··· Material provided

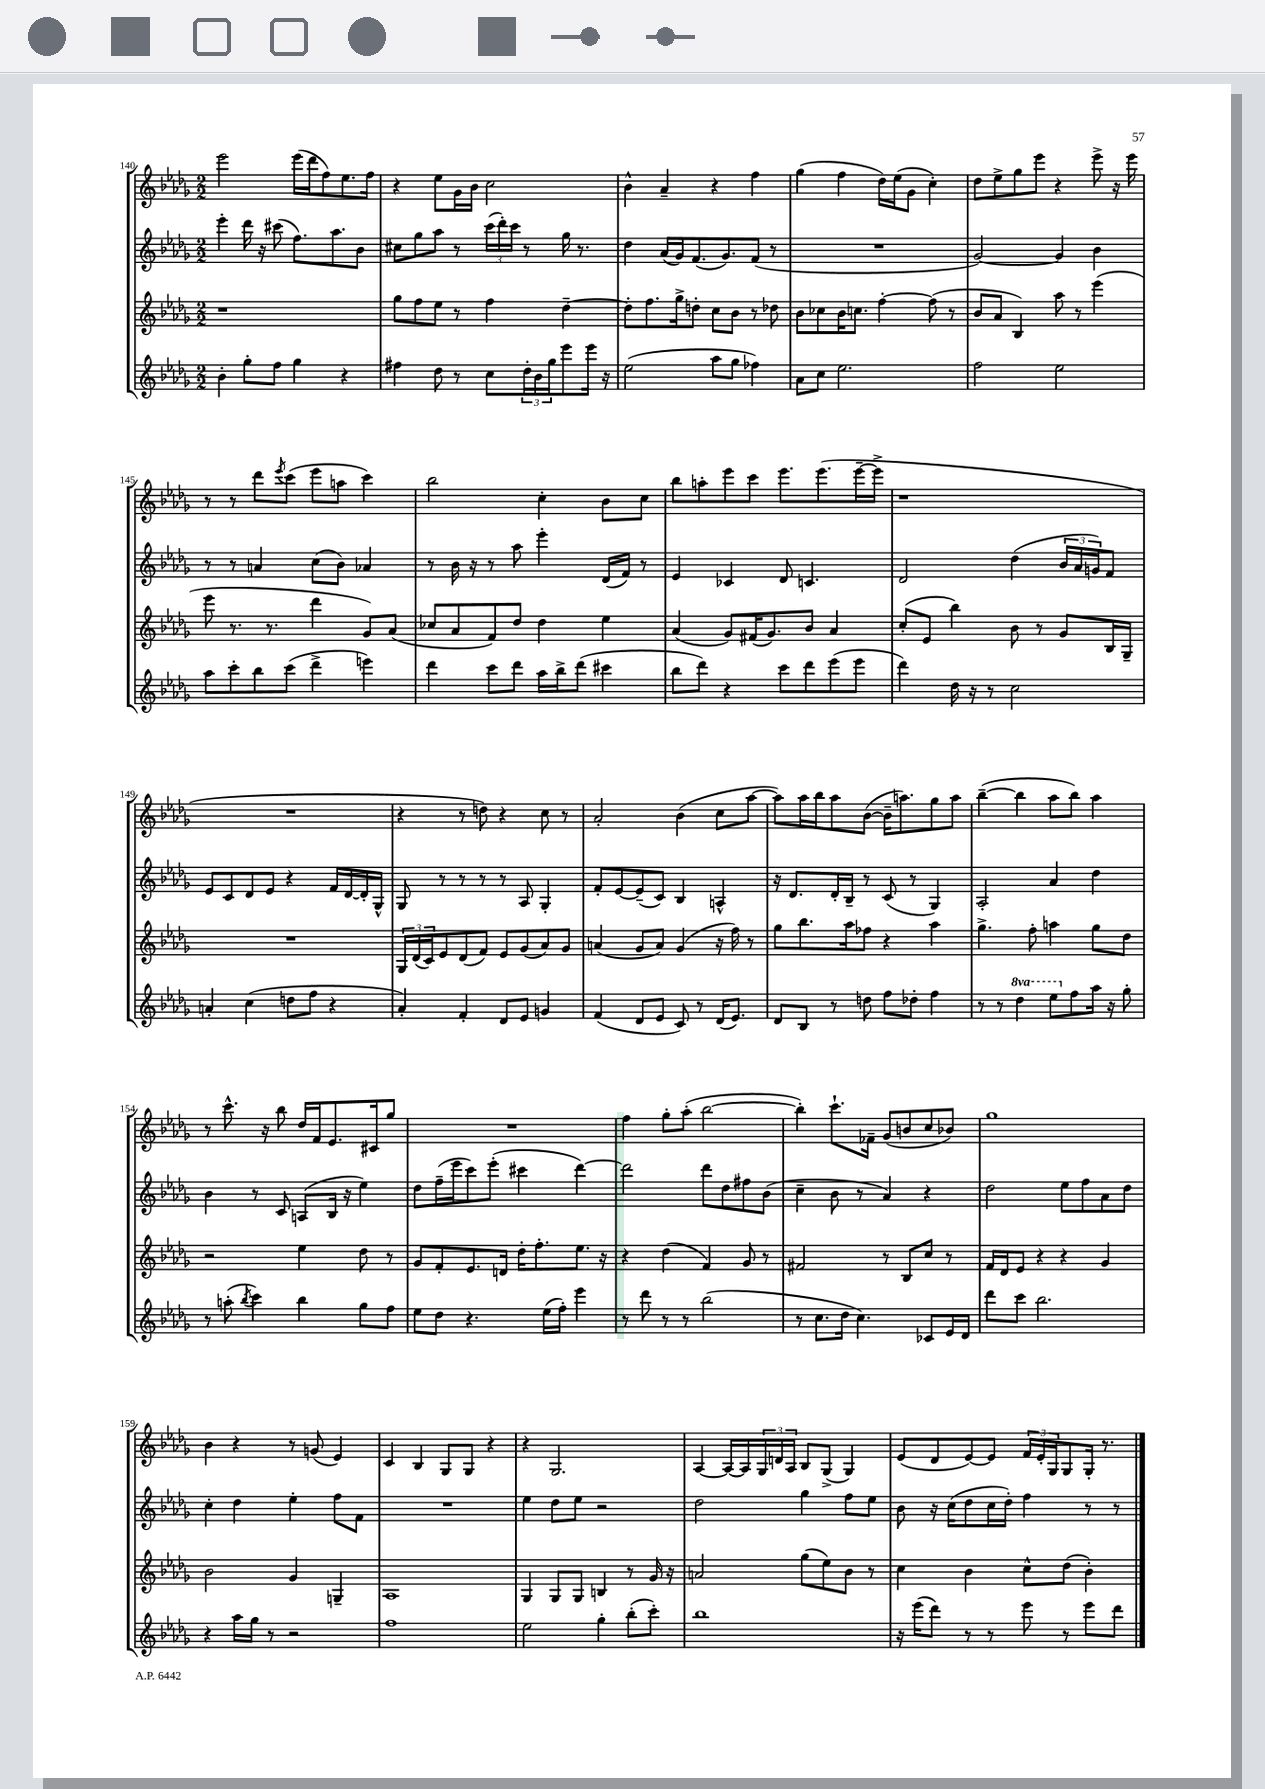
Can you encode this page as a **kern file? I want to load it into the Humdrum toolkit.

**kern	**kern	**kern	**kern
*part4	*part3	*part2	*part1
*staff4	*staff3	*staff2	*staff1
*clefG2	*clefG2	*clefG2	*clefG2
*k[b-e-a-d-g-]	*k[b-e-a-d-g-]	*k[b-e-a-d-g-]	*k[b-e-a-d-g-]
*M2/2	*M2/2	*M2/2	*M2/2
=140	=140	=140	=140
4b-'\	1r	4eee-'\	2eee-\
8gg-'\L	.	16ddd-\	.
.	.	16r	.
8ff\J	.	(8ccc#X\	.
4gg-\	.	8.ff\L)	(16eee-\LL
.	.	.	16ddd-\J
.	.	.	8ff\)
.	.	8.aa-\	.
4r	.	.	8.ee-\
.	.	8b-\J	.
.	.	.	16ff\Jk
=141	=141	=141	=141
4ff#X\	8gg-\L	8cc#X\L	4r
.	8ff\	8gg-\	.
8dd-\	8ee-\J	8aa-\J	8ee-\L
8r	8r	8r	16g-\L
.	.	.	16b-\JJ
8cc\L	4ff\	(24ccc\LL	2cc\
.	.	24ddd-'\)	.
.	.	24ccc\JJ	.
24dd-'\L	.	8r	.
24b-\	.	.	.
24gg-\J	.	.	.
8eee-\	[4dd-~\	16gg-\	.
.	.	8.r	.
16eee-\Jk	.	.	.
16r	.	.	.
=142	=142	=142	=142
(2ee-\	8dd-'\L]	4dd-\	4b-^^\
.	8.ff\	.	.
.	.	(16a-/LL	4a-~/
.	16gg-^\k	16g-/J)	.
.	8ddn'\J	(8.f/	.
8aa-\L	8cc\L	.	4r
.	.	8.g-/)	.
8gg-\J	8b-\J	.	.
4ff-X\)	8r	(8f/J	4ff\
.	8dd-X\	8r	.
=143	=143	=143	=143
8a-\L	8b-\L	1r	(4gg-\
8cc\J	8cc-X\	.	.
2.ee-\	16b-\K	.	4ff\
.	8.ccn\J	.	.
.	[4ff'\	.	16dd-\LL)
.	.	.	(16ee-\J
.	.	.	8g-\J
.	(8ff\]	.	4cc'\)
.	8r	.	.
=144	=144	=144	=144
2ff\	8b-/L	[2g-/)	8dd-\L
.	8a-/J	.	8ee-^\
.	4B-/)	.	8gg-\
.	.	.	8eee-\J
2ee-\	8aa-\	4g-/]	4r
.	8r	.	.
.	(4eee-\	4b-\	8eee-^\
.	.	.	16r
.	.	.	16eee-\
!!LO:LB:g=z
=145	=145	=145	=145
8aa-\L	8eee-\	8r	8r
8ccc'\	8.r	8r	8r
8bb-\	.	4an/	8ddd-\L
.	8.r	.	.
.	.	.	8qeee-/
(8ccc\J	.	.	(8ccc\J
4ddd-^\	4ddd-\	(8cc\L	8eee-\L
.	.	8b-\J)	8aan\J
4eeen\)	8g-/L)	4a-X/	4ccc\)
.	(8a-/J	.	.
=146	=146	=146	=146
4ddd-\	8cc-X/L	8r	2bb-\
.	8a-/	16b-\	.
.	.	16r	.
8ccc\L	8f/)	8r	.
8ddd-\J	8dd-/J	8aa-\	.
16aa-\LL	4dd-\	4eee-'\	4cc'\
16bb-^\J	.	.	.
(8ddd-\J	.	.	.
4ccc#X\	4ee-\	(16d-/LL	8b-\L
.	.	16f/JJ)	.
.	.	8r	8cc\J
=147	=147	=147	=147
8bb-\L	(4a-/	4e-/	8bb-\L
8ddd-\J)	.	.	8aan'\
4r	8g-/L)	4c-X/	8eee-\
.	(16f#X/K	.	8ccc\J
.	8.g-/)	.	.
8ccc\L	.	8d-/	8.eee-\L
8ddd-\	8b-/J	4.cn/	.
.	.	.	(8.eee-\
(8eee-\	4a-/	.	.
8eee-\J	.	.	[16eee-~\L
.	.	.	16eee-^\JJ]
=148	=148	=148	=148
4ddd-\)	(8cc'/L	2d-/	1r
.	8e-/J	.	.
16dd-\	4bb-\)	.	.
16r	.	.	.
8r	.	.	.
2cc\	8b-\	(4dd-\	.
.	8r	.	.
.	8g-/L	24b-/LL	.
.	.	24a-/	.
.	.	24gn/J)	.
.	16B-/L	8f/J	.
.	16G-~/JJ	.	.
!!LO:LB:g=z
=149	=149	=149	=149
4an'/	1r	8e-/L	1r
.	.	8c/	.
(4cc\	.	8d-/	.
.	.	8e-/J	.
8ddn\L	.	4r	.
8ff\J	.	.	.
4r	.	16f/LL	.
.	.	[16d-/	.
.	.	16d-'/]	.
.	.	16G-^^/JJ	.
=150	=150	=150	=150
4a-'/)	24G-/LL	8G-/	4r
.	(24d-/	.	.
.	24c/J)	.	.
.	8e-/	8r	.
4f'/	(8d-/	8r	8r
.	8f/J)	8r	8ddn\)
8d-/L	8e-/L	8r	4r
8e-/J	(8g-/	8A-/	.
4gn/	8a-/)	4G-'/	8cc\
.	8g-/J	.	8r
=151	=151	=151	=151
(4f/	(4an/	8f'/L	2a-'/
.	.	[8e-/	.
8d-/L	8g-/L	(8e-~/]	.
8e-/J	8a/J)	8c/J)	.
8c/)	(4g-/	4B-/	(4b-\
8r	.	.	.
(16d-/KL	16r	4An^^/	8cc\L
8.e-/J)	16ff\)	.	.
.	8r	.	[8aa-\J
=152	=152	=152	=152
8d-/L	8gg-\L	16r	8aa-\L])
.	.	8.d-/L	.
8B-/J	8.bb-\	.	16aa-\L
.	.	.	16bb-\J
8r	.	16d-'/L	8aa-\
.	16aa-\k	16B-~/JJ	.
8ddn\	8ff-X\J	8r	([8b-\J
8ff\L	4r	(8c/	16b-~\KL]
.	.	.	8.aan\)
8dd-X'\J	.	8r	.
4ff\	4aa-\	4G-/)	8gg-\
.	.	.	8aa\J
=153	=153	=153	=153
8r	4.gg-^\	2A-'/	([4bb-~\
8r	.	.	.
*8va	*	*	*
4ddd-\	.	.	4bb-\]
.	8ff'\	.	.
8eee-\L	4aan\	4a-/	8aa-\L
*X8va	*	*	*
8ff\	.	.	8bb-\J)
16aa-\Jk	8gg-\L	4dd-\	4aa-\
16r	.	.	.
8gg-'\	8dd-\J	.	.
!!LO:LB:g=z
=154	=154	=154	=154
8r	2r	4b-\	8r
(8aan'\	.	.	8.ccc^^\
8qbb-/	.	.	.
4ccc\)	.	8r	.
.	.	.	16r
.	.	8c/	8bb-\
4bb-\	4ee-\	(8An/L	16dd-/LL
.	.	.	16f/J
.	.	16B-/Jk	8.e-/
.	.	16r	.
8gg-\L	8dd-\	4ee-\)	.
.	.	.	16c#X/k
8ff\J	8r	.	8gg-/J
=155	=155	=155	=155
8ee-\L	8g-/L	8dd-\L	1r
8dd-\J	8f'/	(16ff~\L	.
.	.	16eee-\J	.
4.r	8.e-/	8ccc\)	.
.	.	(8eee-'\J	.
.	16dn/Jk	.	.
.	16dd-'\KL	4ccc#X\	.
.	8.ff'\	.	.
(16ee-\LL	.	.	.
16ff'\JJ)	.	.	.
4eee-\	8.ee-\J	[4ddd-\)	.
.	16r	.	.
=156	=156	=156	=156
8r	4r	2ddd-\]	4ff\
8ddd-\	.	.	.
8r	(4dd-\	.	8gg-'\L
8r	.	.	(8aa-'\J
(2bb-\	4f/)	8ddd-\L	[2bb-\
.	.	8dd-\	.
.	8g-/	8ff#X\	.
.	8r	(8b-\J	.
=157	=157	=157	=157
8r	2f#X/	4cc~\	4bb-'\])
8.cc\L	.	.	.
.	.	8b-\	8.ccc`\L
16dd-\Jk	.	.	.
4.cc\)	.	8r	.
.	.	.	16f-X~\Jk
.	8r	4a-/)	(8g-/L
.	8B-/L	.	8bn/
8c-X/L	8cc/J	4r	8cc/
16e-/L	8r	.	8b-X/J)
16d-/JJ	.	.	.
=158	=158	=158	=158
8ddd-\L	16f/LL	2dd-\	1gg-
.	16d-/J	.	.
8ccc\J	8e-/J	.	.
2.bb-\	4r	.	.
.	4r	8ee-\L	.
.	.	8ff\	.
.	4g-/	8a-\	.
.	.	8dd-\J	.
!!LO:LB:g=z
=159	=159	=159	=159
4r	2b-\	4cc'\	4b-\
16aa-\LL	.	4dd-\	4r
16gg-\JJ	.	.	.
8r	.	.	.
2r	4g-/	4ee-'\	8r
.	.	.	(8gn/
.	4Gn~/	8ff\L	4e-/)
.	.	8f\J	.
=160	=160	=160	=160
1ff	1A-	1r	4c/
.	.	.	4B-/
.	.	.	8G-/L
.	.	.	8G-/J
.	.	.	4r
=161	=161	=161	=161
2ee-\	4G-/	4ee-\	4r
.	8G-/L	8dd-\L	2.G-/
.	8G-/J	8ee-\J	.
4gg-'\	4Bn/	2r	.
(8bb-'\L	8r	.	.
8ccc'\J)	16g-/	.	.
.	16r	.	.
=162	=162	=162	=162
1bb-	2an/	2dd-\	[4A-/
.	.	.	16A-/LL_
.	.	.	16A-/]
.	.	.	24G-/
.	.	.	24dn/
.	.	.	24A-/JJ
.	(8gg-\L	4gg-\	8B-/L
.	8ee-\)	.	(8G-^/J
.	8b-\J	8ff\L	4G-/)
.	8r	8ee-\J	.
=163	=163	=163	=163
16r	4cc\	8b-\	(8e-/L
(16eee-\KL	.	.	.
8ddd-\J)	.	16r	8d-/
.	.	(16cc\KL	.
8r	4b-\	8dd-\	[8e-/)
8r	.	16cc\L	8e-/J]
.	.	16dd-'\JJ)	.
8eee-\	8cc^^\L	4ff\	24f/LL
.	.	.	24e-'/
.	.	.	24G-/J
8r	(8dd-\J	.	8G-/
8eee-\L	4b-'\)	8r	16G-'/Jk
.	.	.	8.r
8ddd-\J	.	8r	.
==	==	==	==
*-	*-	*-	*-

······

◆ What you have to do ◆
Gather each line in the records above that contains the string "kern". Letter case matters.

◆ Exercise solution ◆
Can you encode this page as a **kern file? I want to load it into the Humdrum toolkit.
**kern	**kern	**kern	**kern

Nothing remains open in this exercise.